***** SOURCE INFORMATION *****

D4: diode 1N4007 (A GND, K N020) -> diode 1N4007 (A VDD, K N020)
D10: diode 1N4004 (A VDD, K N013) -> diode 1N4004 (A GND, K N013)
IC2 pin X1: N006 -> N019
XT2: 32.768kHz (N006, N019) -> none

*****
***** SOURCE INFORMATION *****

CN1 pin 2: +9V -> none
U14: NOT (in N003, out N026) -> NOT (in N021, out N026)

*****

- WHAT THE EXERCISE ASKS: Report every line of the preceding listing where the string "diode" occurs.

- COMPLETED EXERCISE:
D4: diode 1N4007 (A GND, K N020) -> diode 1N4007 (A VDD, K N020)
D10: diode 1N4004 (A VDD, K N013) -> diode 1N4004 (A GND, K N013)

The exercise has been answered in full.